-- Task --
Leave out the pictures and reproduce all of the data exactly.

──────── Source material ────────

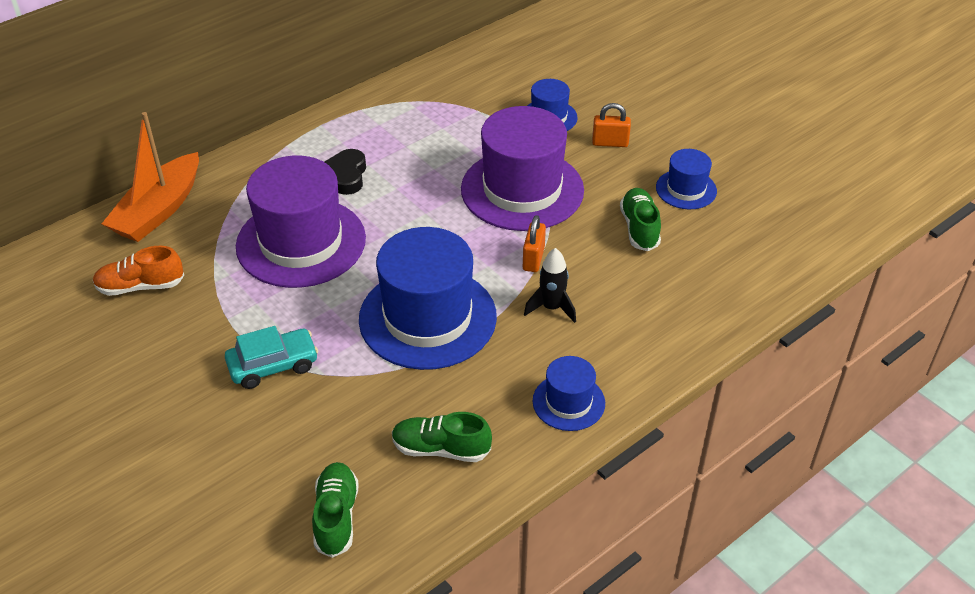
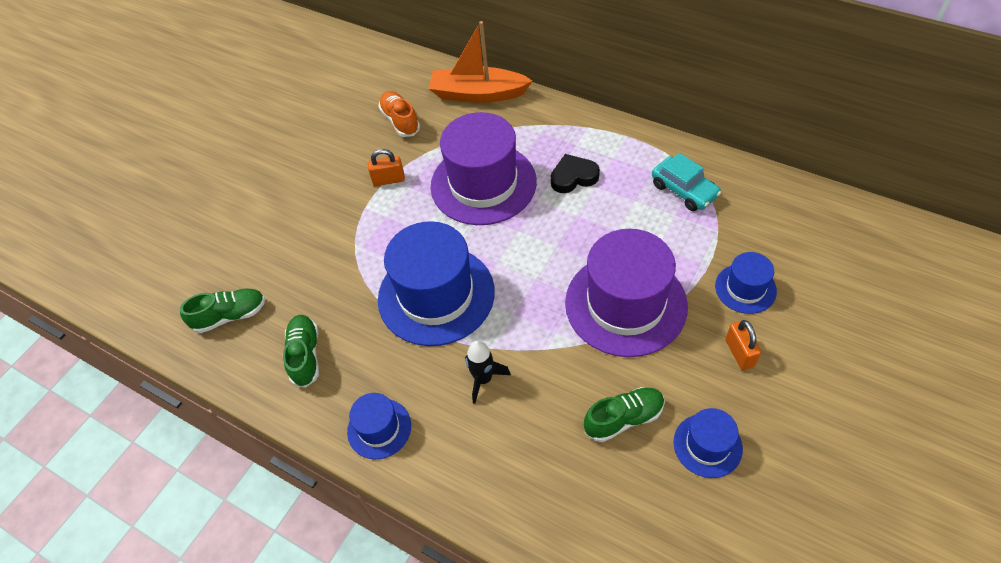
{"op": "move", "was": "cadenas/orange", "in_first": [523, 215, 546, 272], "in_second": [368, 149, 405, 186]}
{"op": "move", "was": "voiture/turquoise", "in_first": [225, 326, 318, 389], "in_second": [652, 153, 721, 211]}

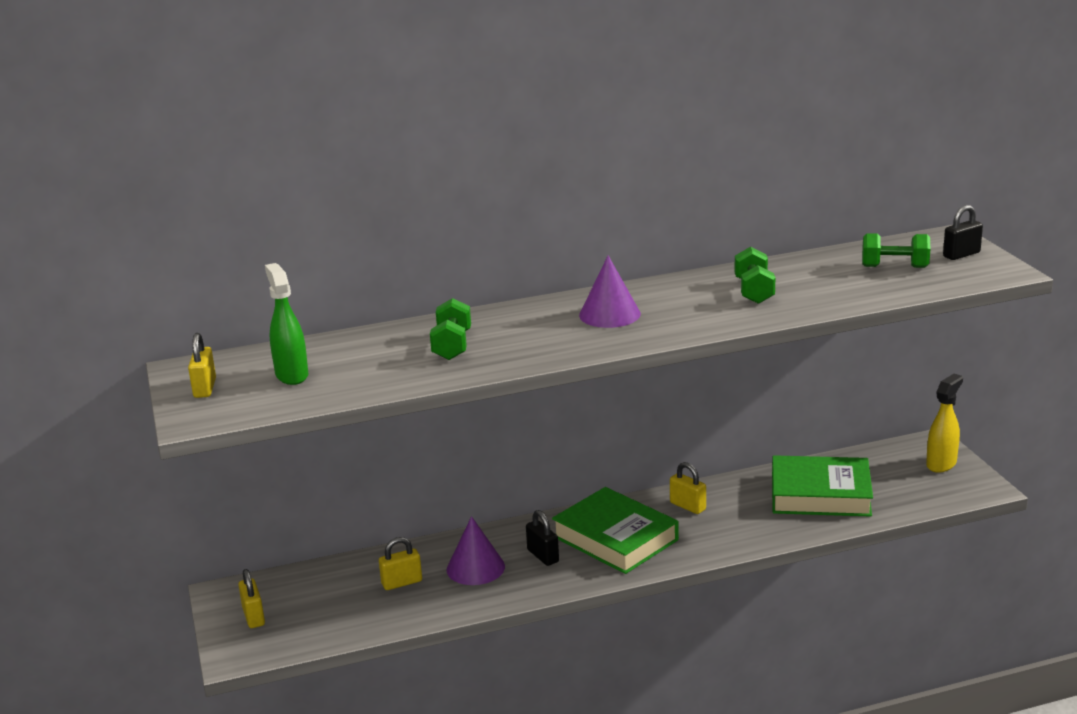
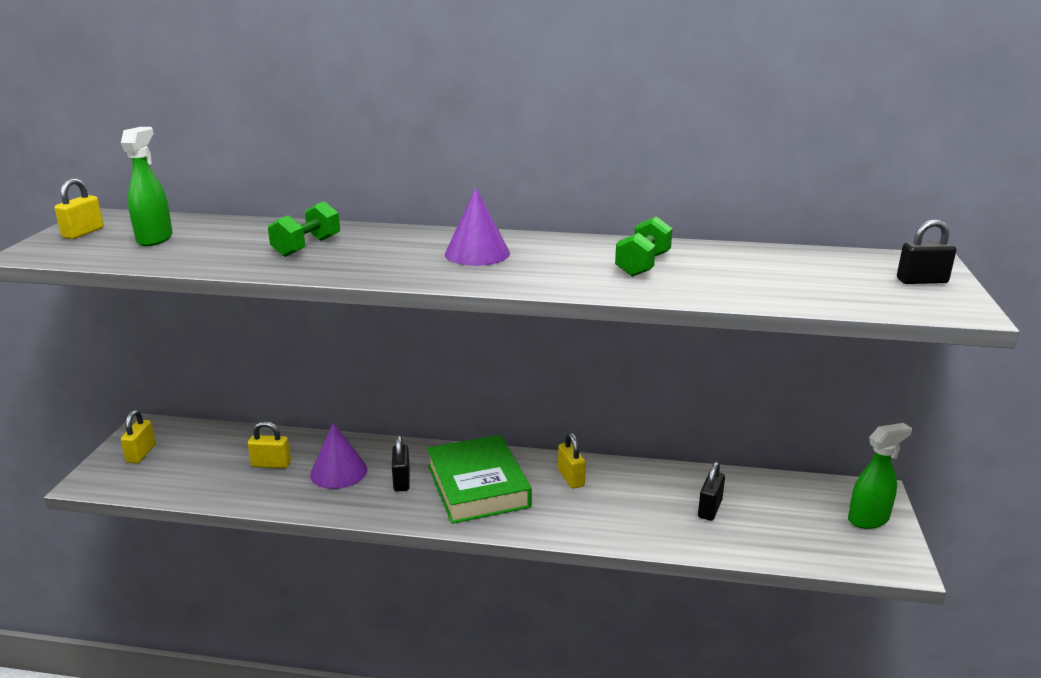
{"op": "delete", "was": "haltère/vert", "in_first": [862, 233, 930, 268]}
{"op": "recolor", "was": "vaporisateur/jaune", "now": "vaporisateur/vert", "in_first": [926, 374, 963, 473], "in_second": [848, 423, 912, 529]}
{"op": "replace", "was": "livre/vert", "now": "cadenas/noir", "in_first": [772, 455, 873, 517], "in_second": [698, 462, 725, 521]}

────────

-- Written response --
{"op": "move", "was": "cadenas/orange", "in_first": [523, 215, 546, 272], "in_second": [368, 149, 405, 186]}
{"op": "move", "was": "voiture/turquoise", "in_first": [225, 326, 318, 389], "in_second": [652, 153, 721, 211]}

{"op": "delete", "was": "haltère/vert", "in_first": [862, 233, 930, 268]}
{"op": "recolor", "was": "vaporisateur/jaune", "now": "vaporisateur/vert", "in_first": [926, 374, 963, 473], "in_second": [848, 423, 912, 529]}
{"op": "replace", "was": "livre/vert", "now": "cadenas/noir", "in_first": [772, 455, 873, 517], "in_second": [698, 462, 725, 521]}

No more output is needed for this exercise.